Task description: Find and copy each line of the listing below that has the word "spinning" in it.

Supplied entries:
-------
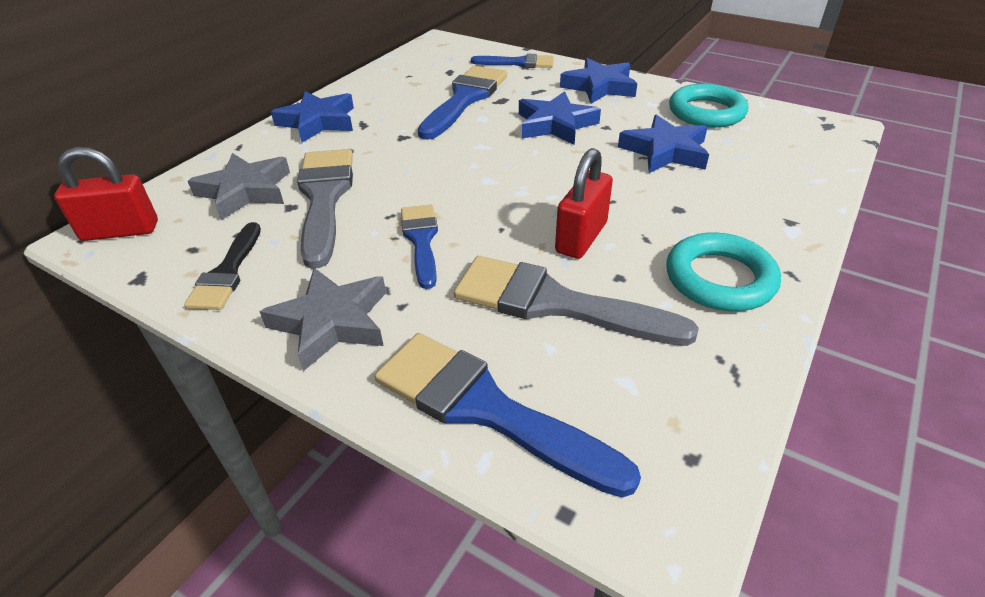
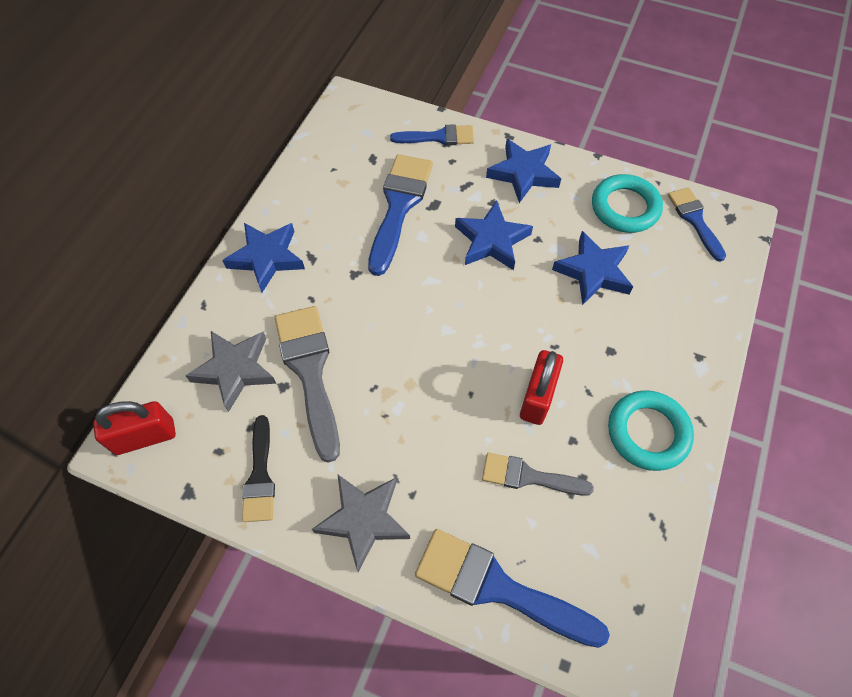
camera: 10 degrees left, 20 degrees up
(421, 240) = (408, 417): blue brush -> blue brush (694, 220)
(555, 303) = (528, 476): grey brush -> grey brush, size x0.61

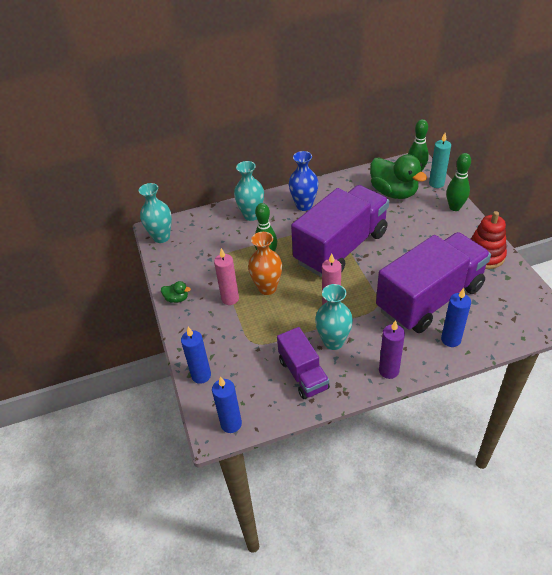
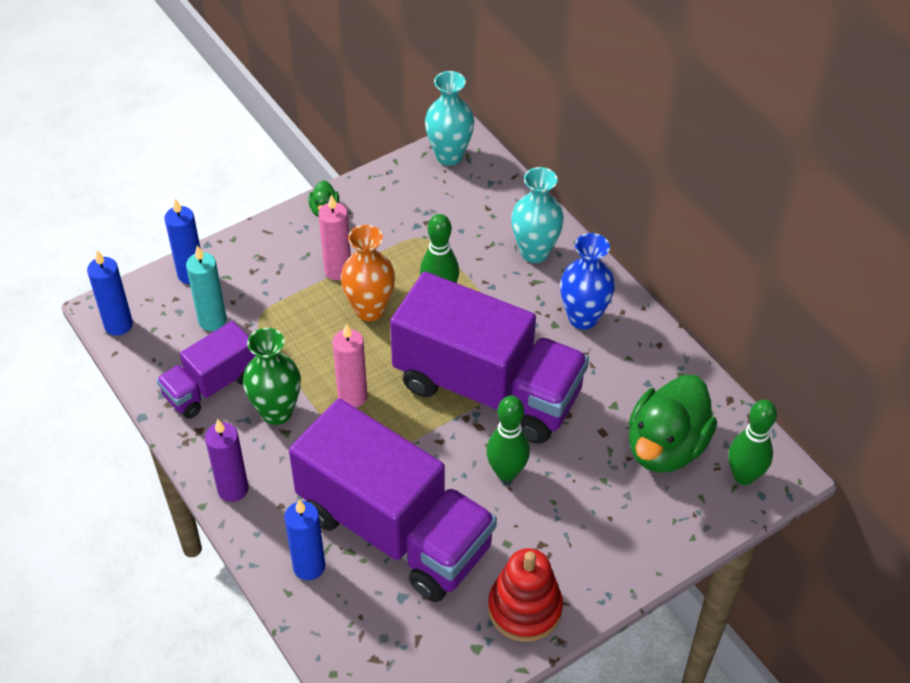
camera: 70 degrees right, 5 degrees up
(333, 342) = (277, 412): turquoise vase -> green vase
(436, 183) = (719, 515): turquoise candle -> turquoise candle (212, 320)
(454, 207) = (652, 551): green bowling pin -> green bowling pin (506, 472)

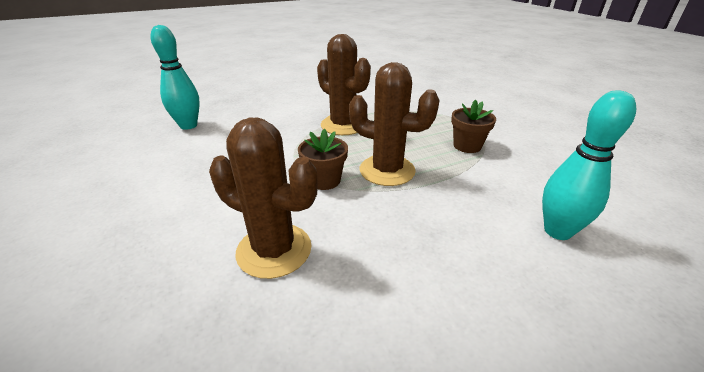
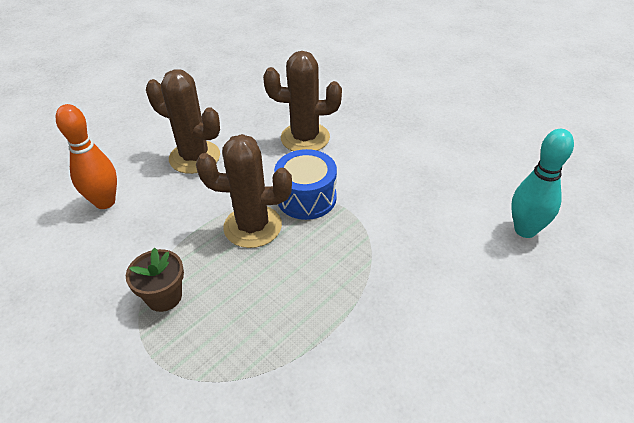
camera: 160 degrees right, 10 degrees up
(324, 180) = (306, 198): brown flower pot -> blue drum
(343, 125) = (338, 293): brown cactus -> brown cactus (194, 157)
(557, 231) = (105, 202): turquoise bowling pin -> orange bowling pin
-------
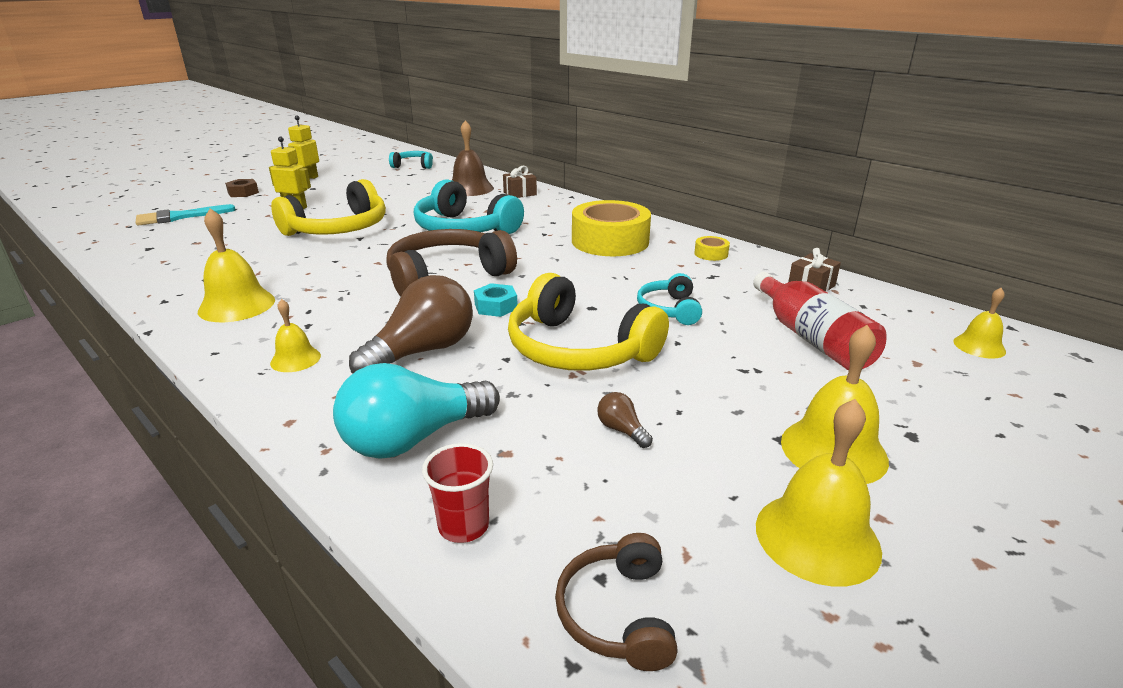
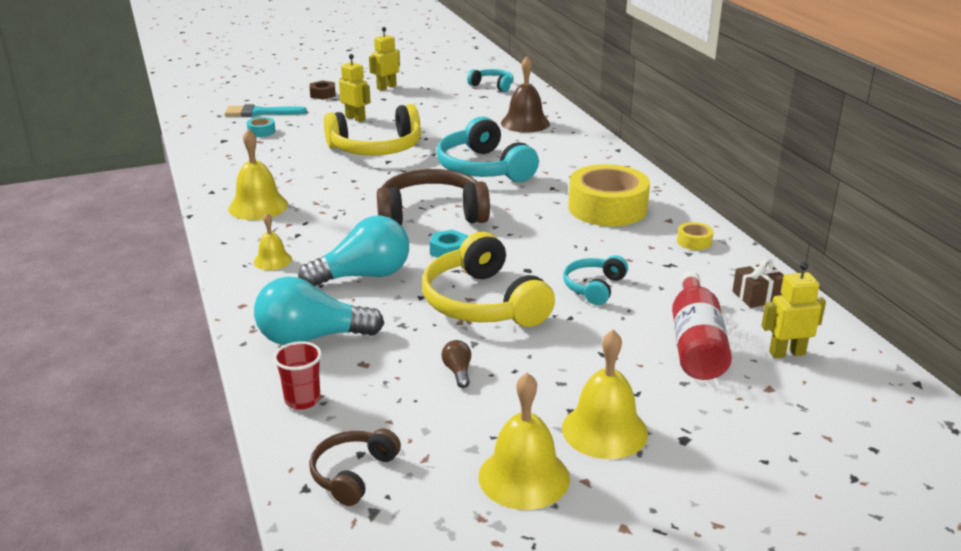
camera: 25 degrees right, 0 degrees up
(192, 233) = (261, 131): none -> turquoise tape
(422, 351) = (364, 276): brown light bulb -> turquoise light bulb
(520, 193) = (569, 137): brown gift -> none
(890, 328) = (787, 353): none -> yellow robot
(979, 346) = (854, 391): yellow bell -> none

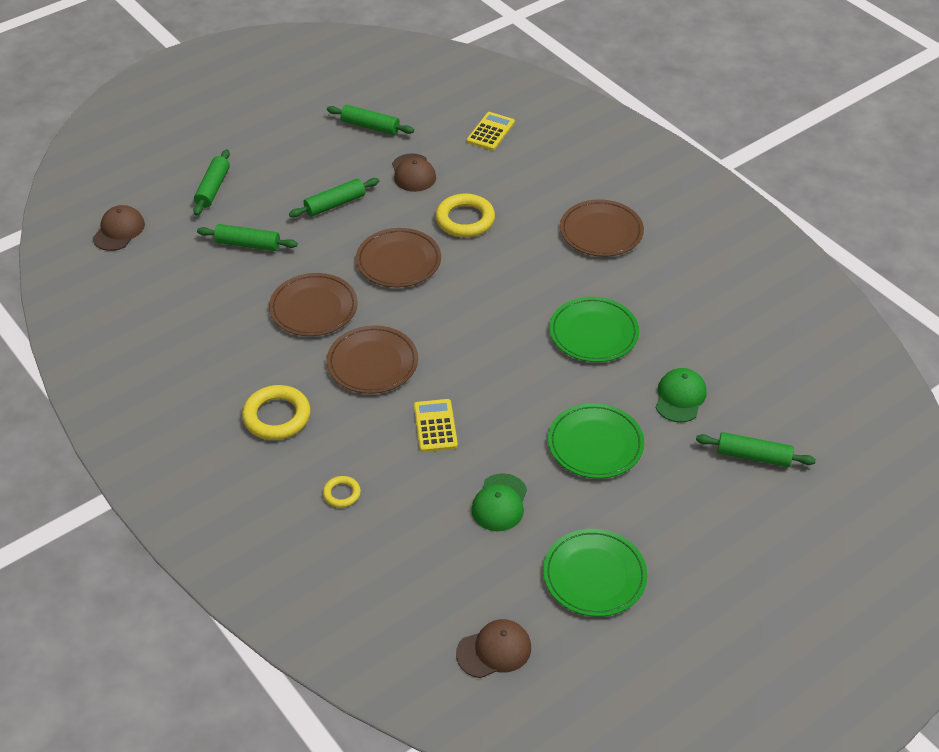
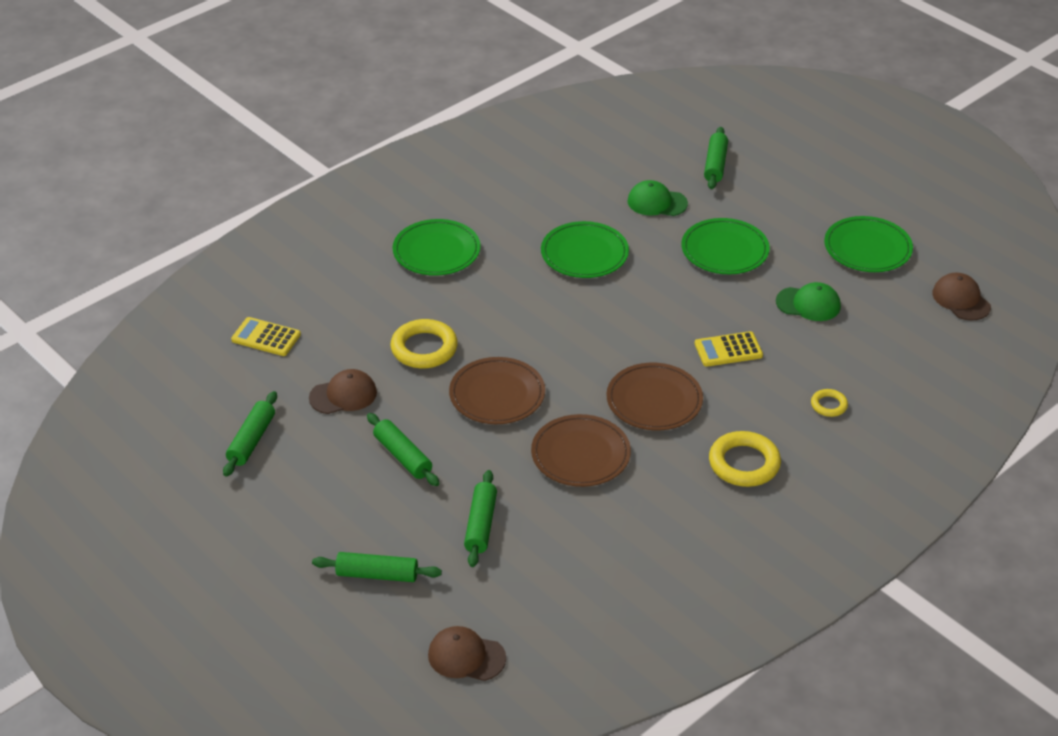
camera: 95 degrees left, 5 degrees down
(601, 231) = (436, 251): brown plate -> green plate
-------
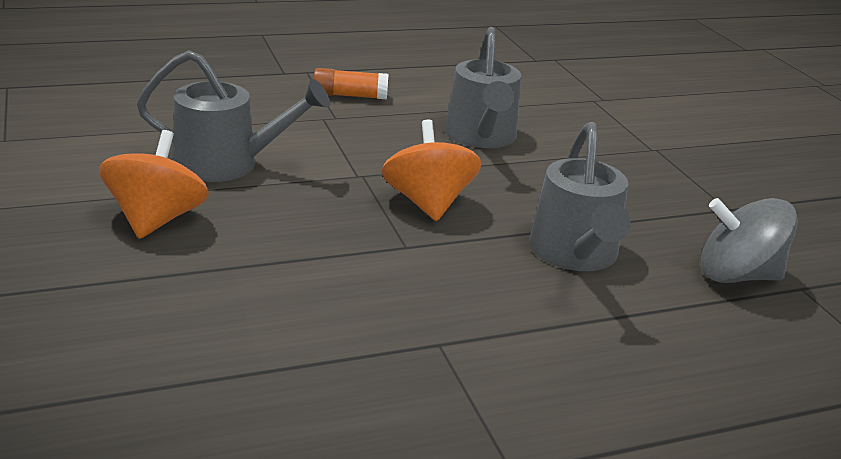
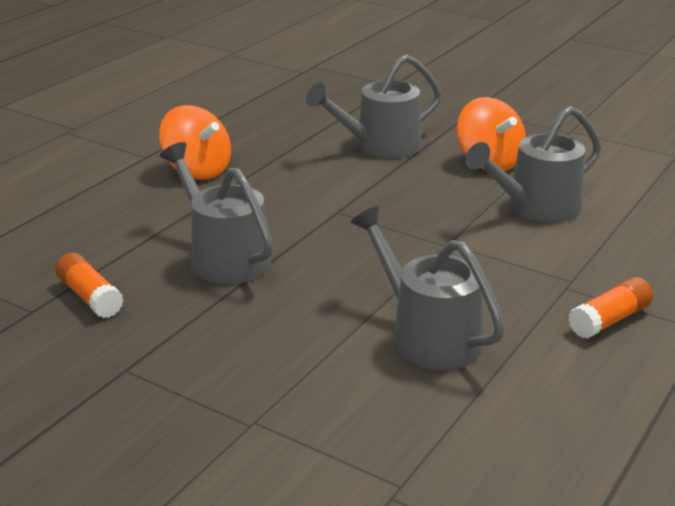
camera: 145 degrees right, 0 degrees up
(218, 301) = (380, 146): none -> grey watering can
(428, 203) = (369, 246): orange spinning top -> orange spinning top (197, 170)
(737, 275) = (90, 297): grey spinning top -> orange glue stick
-------
Response area:
(428, 203) = (369, 246): orange spinning top -> orange spinning top (197, 170)
(737, 275) = (90, 297): grey spinning top -> orange glue stick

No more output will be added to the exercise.